PROBLEM STATEMENT: Once you find the line that contains "(506, 217) = (383, 155): brown" in the entries below, give it again along with every following line, unchanged, through the final one.

Data extracted from a collection
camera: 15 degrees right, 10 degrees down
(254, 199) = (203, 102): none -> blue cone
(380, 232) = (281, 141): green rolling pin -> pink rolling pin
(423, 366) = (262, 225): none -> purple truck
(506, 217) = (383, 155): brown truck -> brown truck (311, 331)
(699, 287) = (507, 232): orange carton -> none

EXPECTED ANSWER:
(506, 217) = (383, 155): brown truck -> brown truck (311, 331)
(699, 287) = (507, 232): orange carton -> none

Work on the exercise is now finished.